### [PROBLEM REQUIREMENTS]
After finding the line with "ampoule (blanc) (513" in the data below, set down exactly each line through the one with "ampoule (orange) (572", inclusive, and stop there.

--- MATERIAL PROVIDED Enclosed Below ---

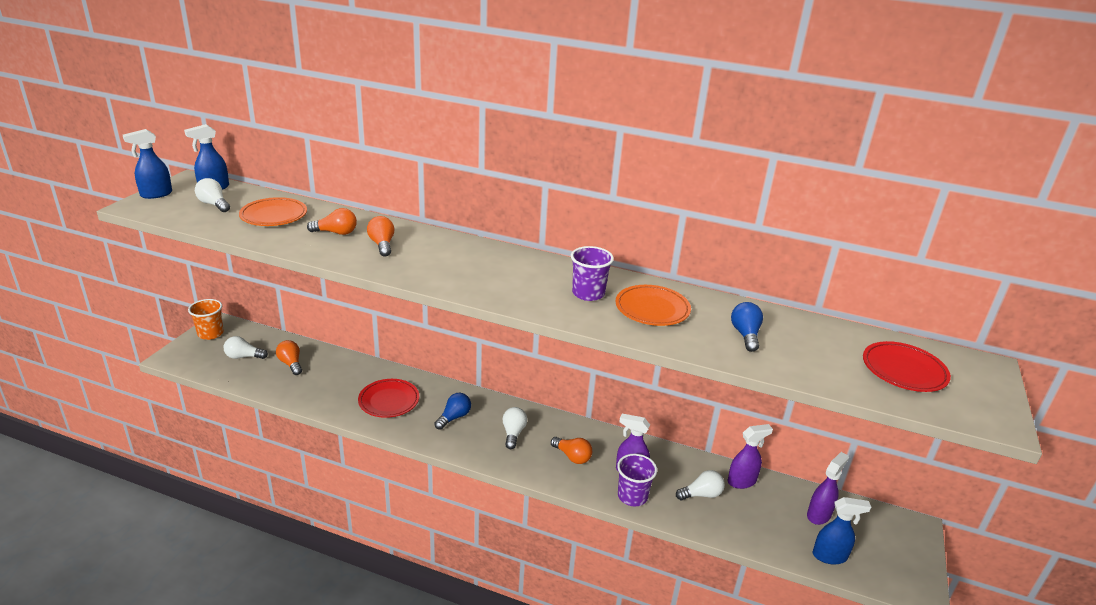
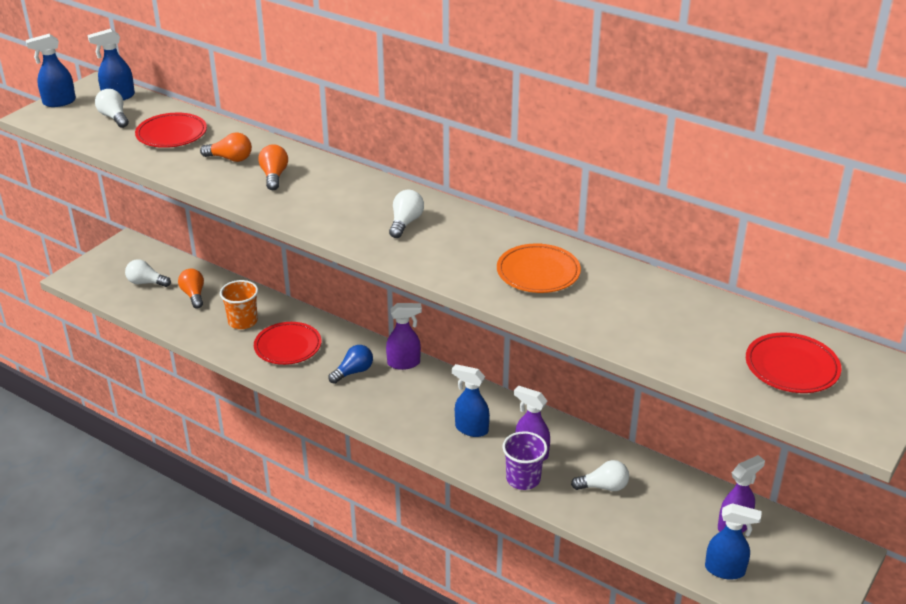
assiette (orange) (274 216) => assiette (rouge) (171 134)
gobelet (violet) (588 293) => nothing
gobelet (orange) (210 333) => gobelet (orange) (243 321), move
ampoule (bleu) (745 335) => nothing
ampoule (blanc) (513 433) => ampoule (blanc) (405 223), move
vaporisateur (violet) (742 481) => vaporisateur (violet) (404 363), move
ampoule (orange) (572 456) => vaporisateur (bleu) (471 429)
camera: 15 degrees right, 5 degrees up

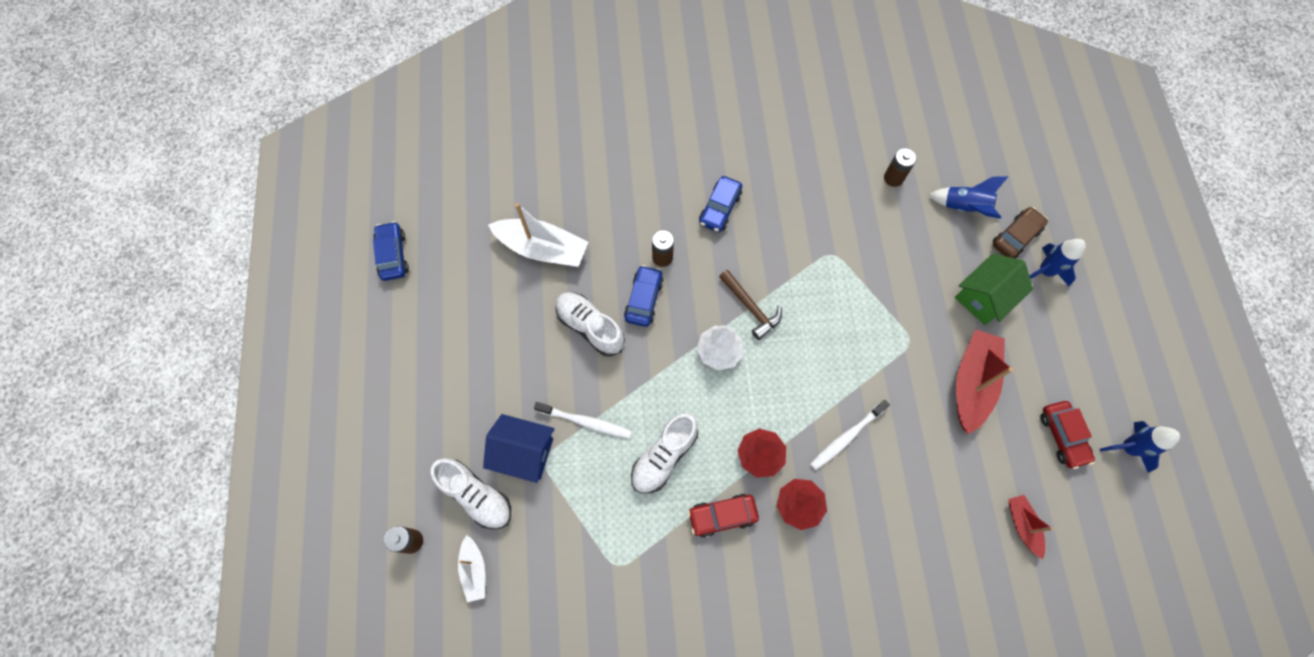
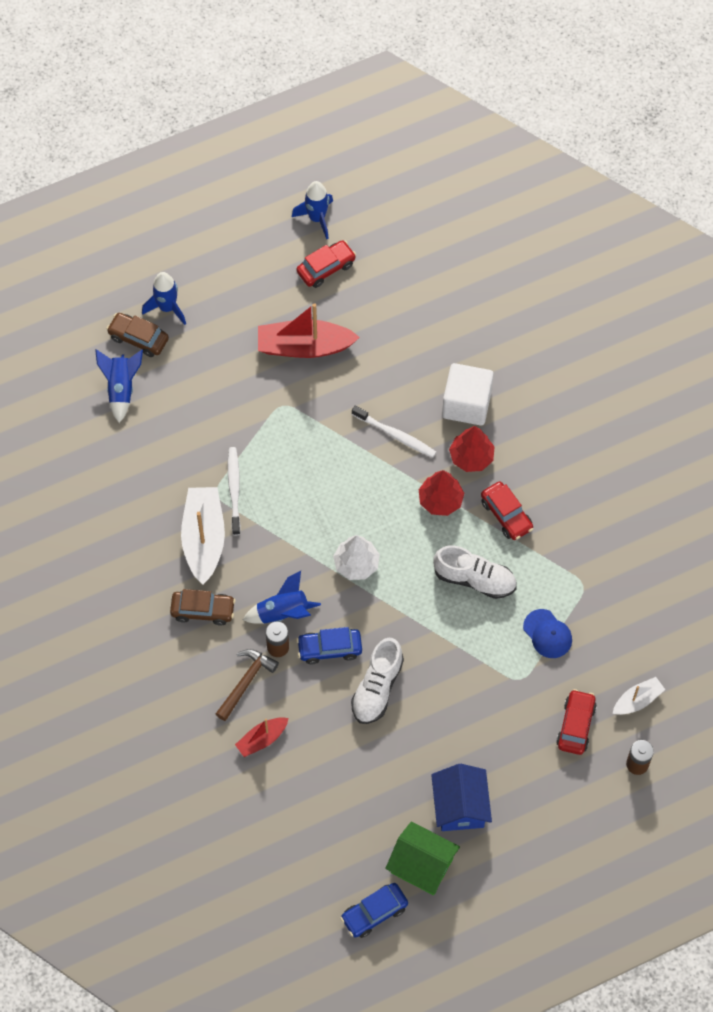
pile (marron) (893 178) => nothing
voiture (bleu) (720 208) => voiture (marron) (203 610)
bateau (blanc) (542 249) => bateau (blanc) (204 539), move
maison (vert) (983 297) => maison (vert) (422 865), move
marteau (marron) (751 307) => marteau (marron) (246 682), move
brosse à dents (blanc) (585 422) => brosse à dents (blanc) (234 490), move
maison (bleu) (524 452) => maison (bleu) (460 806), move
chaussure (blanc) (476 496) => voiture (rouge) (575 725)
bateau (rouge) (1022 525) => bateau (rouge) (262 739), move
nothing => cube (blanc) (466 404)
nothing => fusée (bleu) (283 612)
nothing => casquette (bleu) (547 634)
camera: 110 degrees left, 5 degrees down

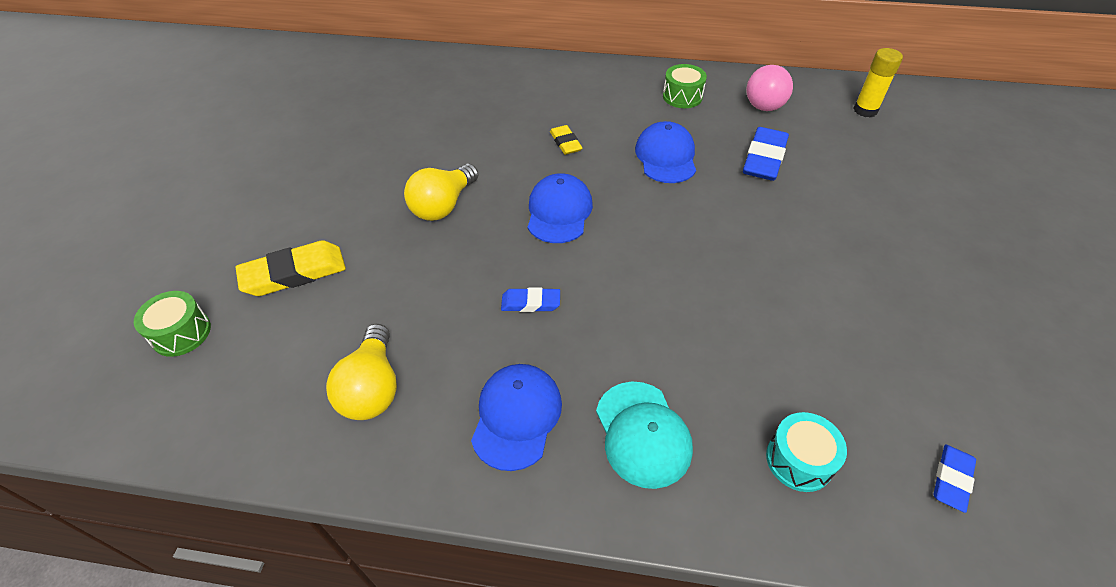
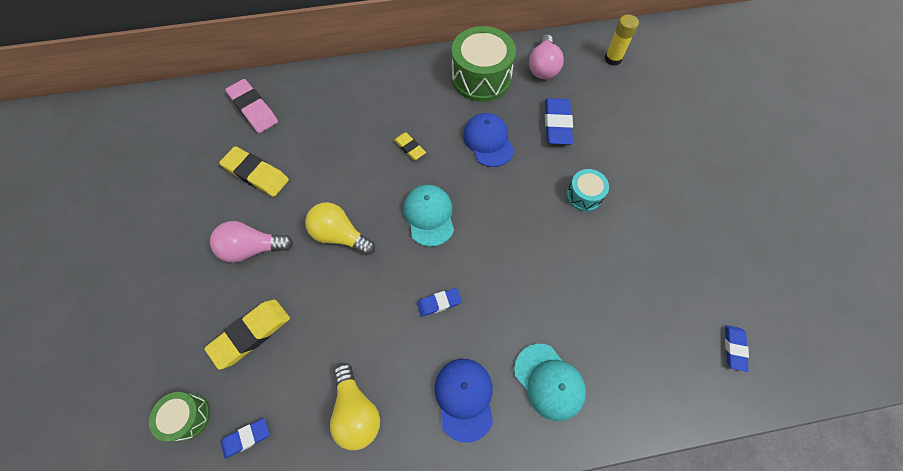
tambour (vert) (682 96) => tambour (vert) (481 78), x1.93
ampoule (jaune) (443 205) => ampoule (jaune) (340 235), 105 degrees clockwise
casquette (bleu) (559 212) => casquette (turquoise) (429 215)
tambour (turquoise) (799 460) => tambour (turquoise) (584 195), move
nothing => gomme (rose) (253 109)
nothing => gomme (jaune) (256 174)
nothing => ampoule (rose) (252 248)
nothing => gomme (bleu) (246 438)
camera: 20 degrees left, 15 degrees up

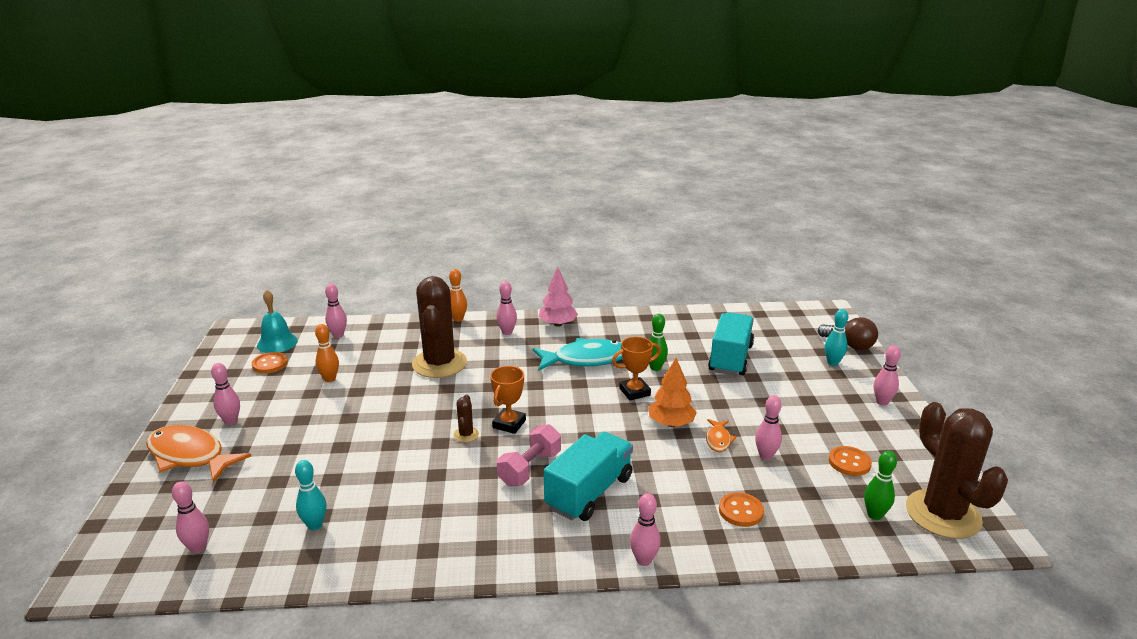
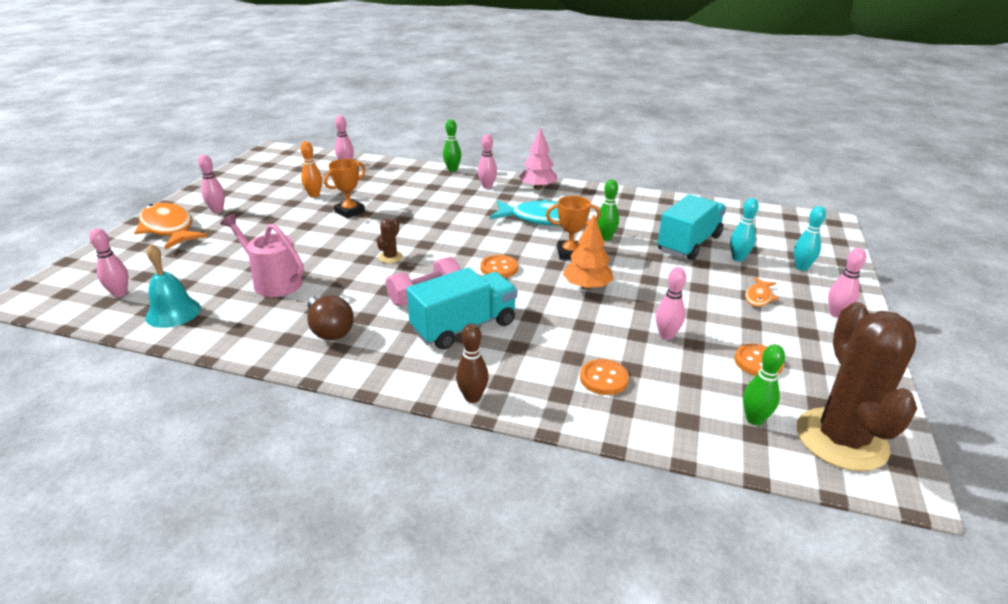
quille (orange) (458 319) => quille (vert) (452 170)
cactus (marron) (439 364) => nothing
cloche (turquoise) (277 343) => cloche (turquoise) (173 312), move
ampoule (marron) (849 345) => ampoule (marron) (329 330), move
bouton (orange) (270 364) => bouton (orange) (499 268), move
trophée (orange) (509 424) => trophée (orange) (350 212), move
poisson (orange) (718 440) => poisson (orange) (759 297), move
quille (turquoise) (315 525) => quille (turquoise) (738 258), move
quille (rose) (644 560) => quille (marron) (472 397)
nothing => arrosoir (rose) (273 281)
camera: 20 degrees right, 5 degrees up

--- End of Enclosed MATERIAL PROVIDED ---

### [SOLUTION]
ampoule (blanc) (513 433) => ampoule (blanc) (405 223), move
vaporisateur (violet) (742 481) => vaporisateur (violet) (404 363), move
ampoule (orange) (572 456) => vaporisateur (bleu) (471 429)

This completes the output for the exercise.